### Assignment
Each entry that follows is to be copied exactly, minus any pictures.

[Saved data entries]
++++++

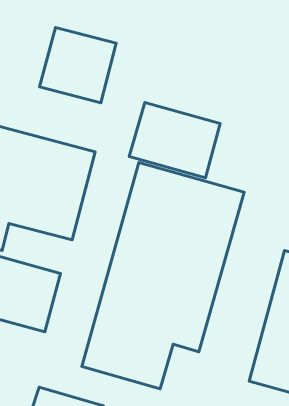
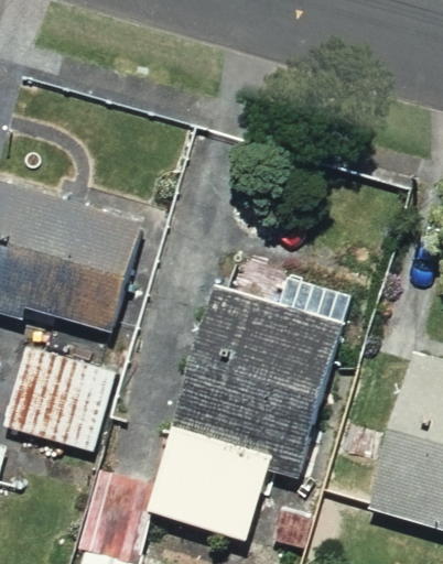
building: [40,28,116,103] -> none
building: [129,102,220,178] -> none

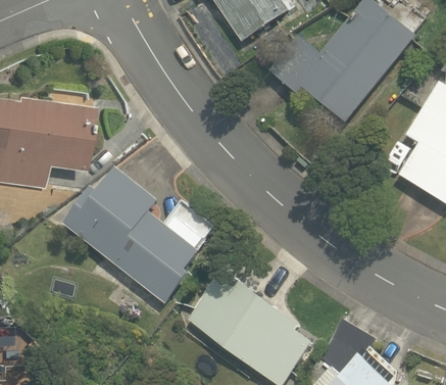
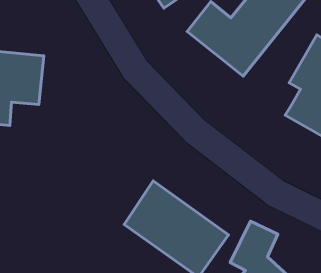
building: [66,159,220,300] -> none

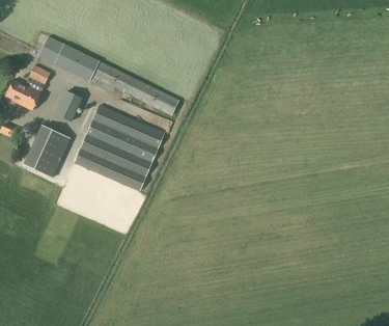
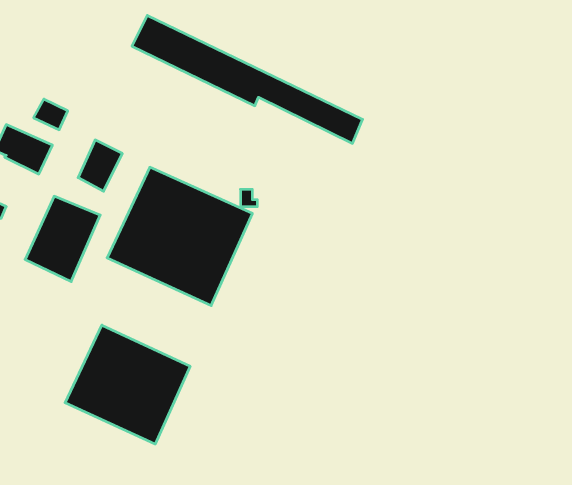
building: [37,36,177,114] -> [132,15,363,143]
building: none -> [65,325,190,444]

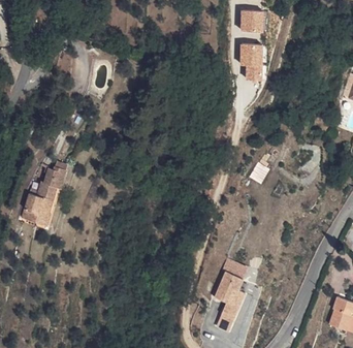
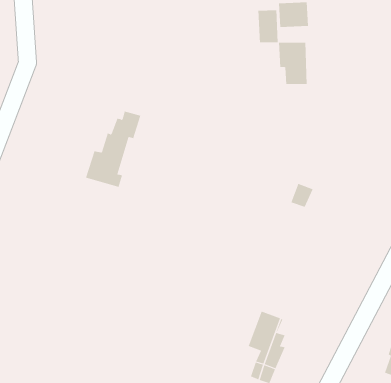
building: none -> [258,10,278,43]
building: [23,162,70,227] -> [85,111,141,187]

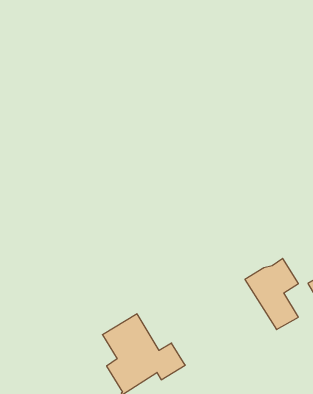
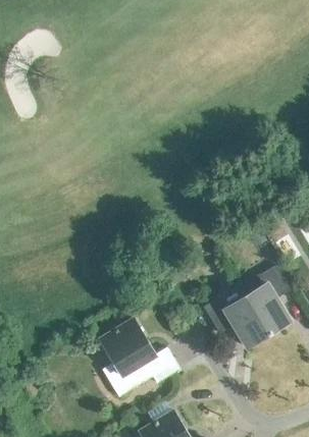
building: none -> [205,286,270,348]

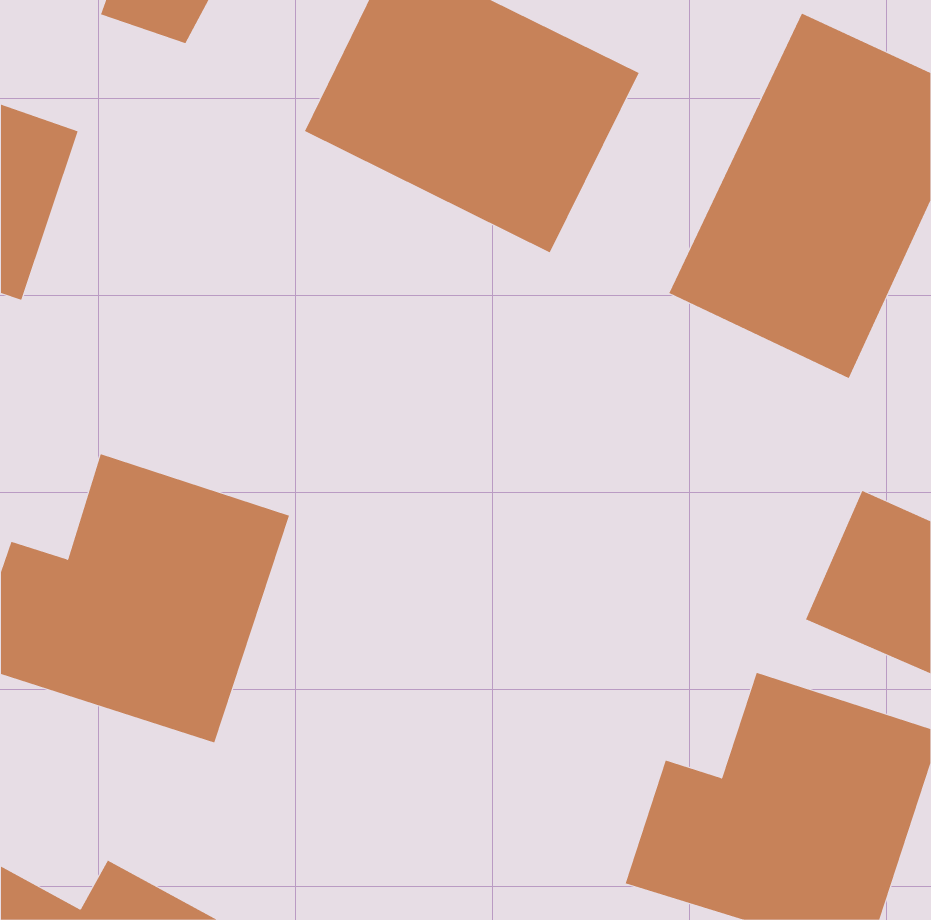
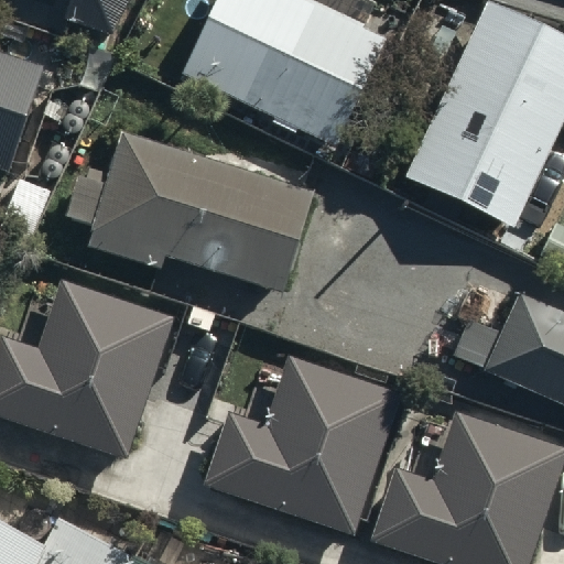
building: none -> [74,135,313,295]
building: none -> [207,354,399,529]

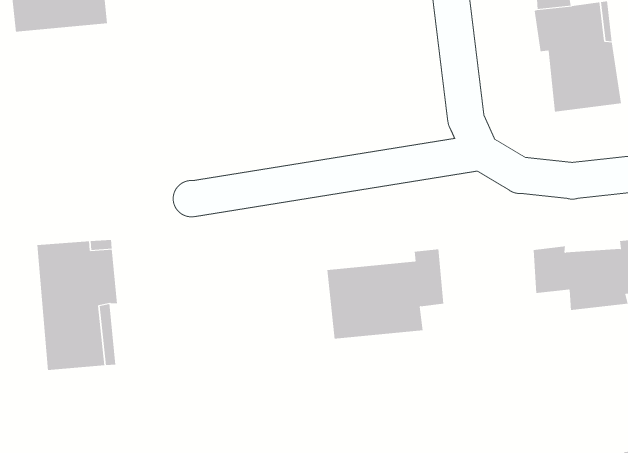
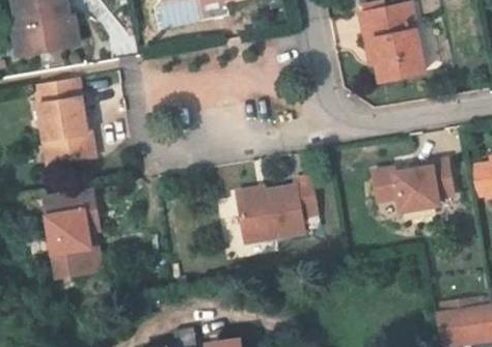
building: none -> [35,77,95,163]

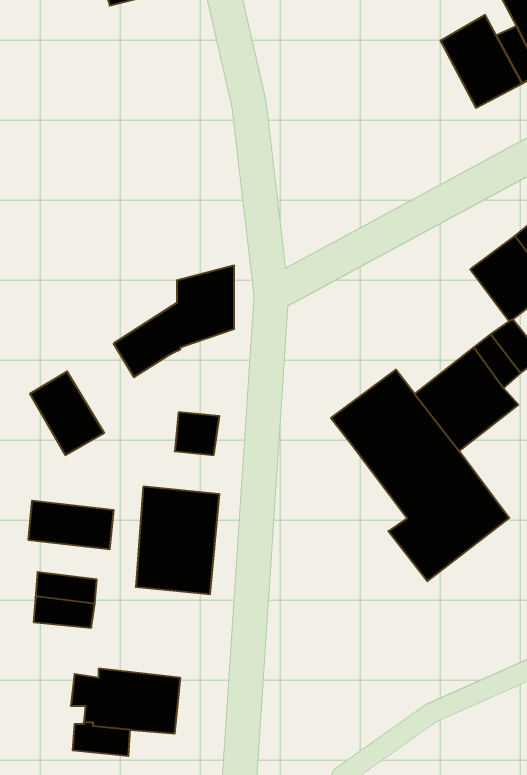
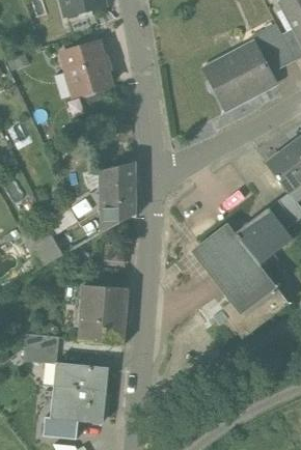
building: none -> [210,35,275,109]
building: none -> [61,41,111,95]
building: none -> [99,196,135,231]
building: [28,501,114,549] -> [59,364,107,391]

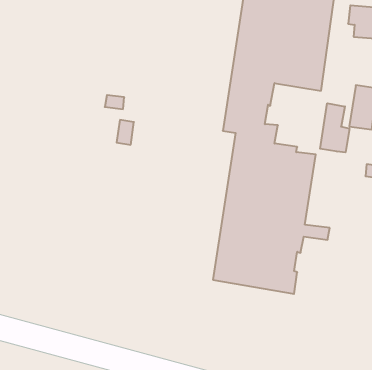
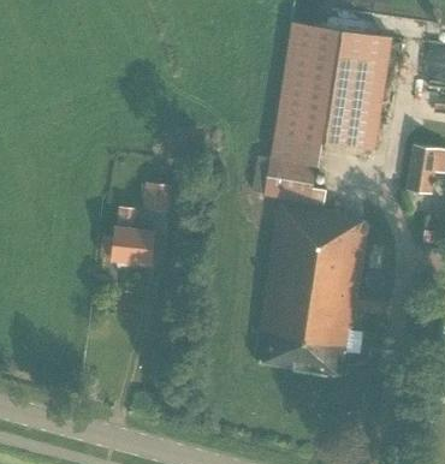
building: [320,103,349,152] -> none
building: none -> [102,206,155,261]

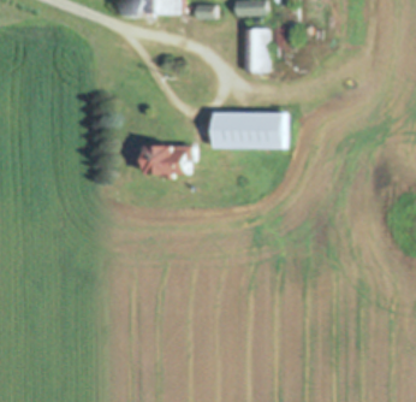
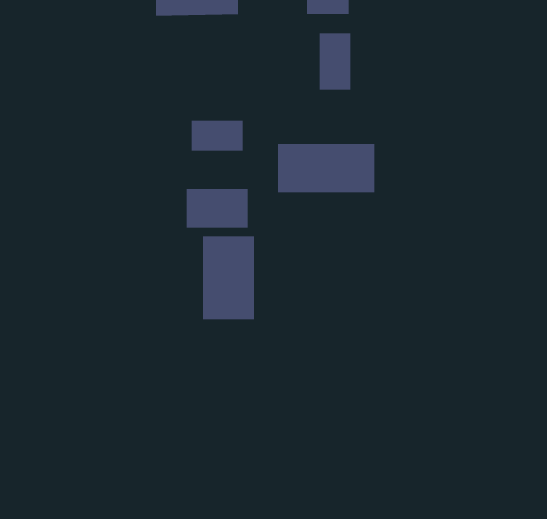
building: none -> [191,120,244,151]
building: none -> [202,236,255,320]

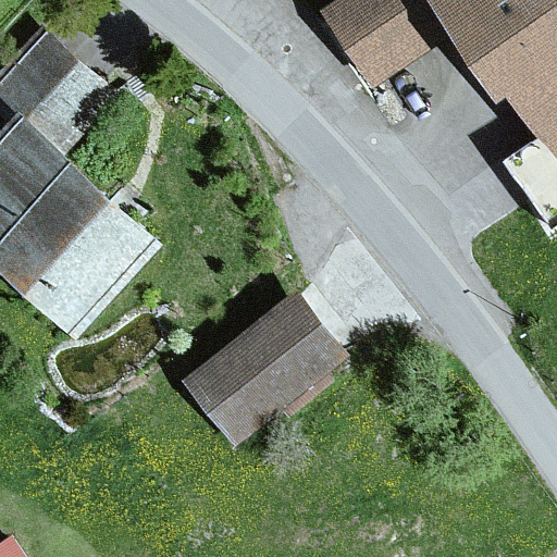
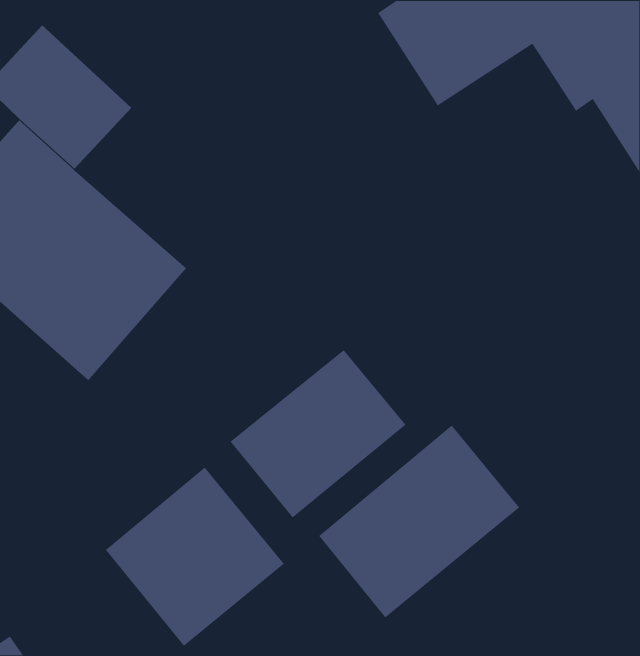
building: none -> [318,425,520,619]
building: none -> [105,466,285,647]

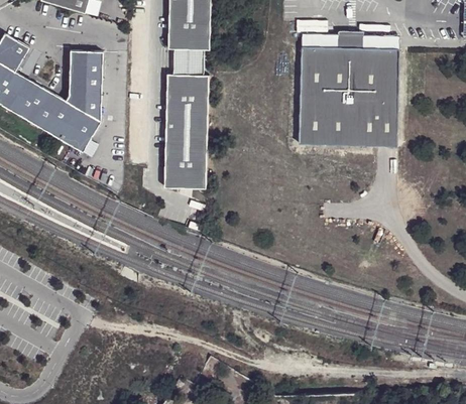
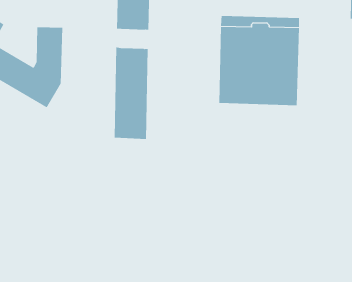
building: [176,52,206,77] -> none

++++++

### Result below
building: [40,28,116,103] -> none
building: [129,102,220,178] -> none

building: [66,159,220,300] -> none

building: [37,36,177,114] -> [132,15,363,143]
building: none -> [65,325,190,444]

building: none -> [258,10,278,43]
building: [23,162,70,227] -> [85,111,141,187]

building: none -> [205,286,270,348]

building: none -> [74,135,313,295]
building: none -> [207,354,399,529]

building: none -> [35,77,95,163]

building: none -> [210,35,275,109]
building: none -> [61,41,111,95]
building: none -> [99,196,135,231]
building: [28,501,114,549] -> [59,364,107,391]

building: [320,103,349,152] -> none
building: none -> [102,206,155,261]

building: none -> [191,120,244,151]
building: none -> [202,236,255,320]

building: none -> [318,425,520,619]
building: none -> [105,466,285,647]

building: [176,52,206,77] -> none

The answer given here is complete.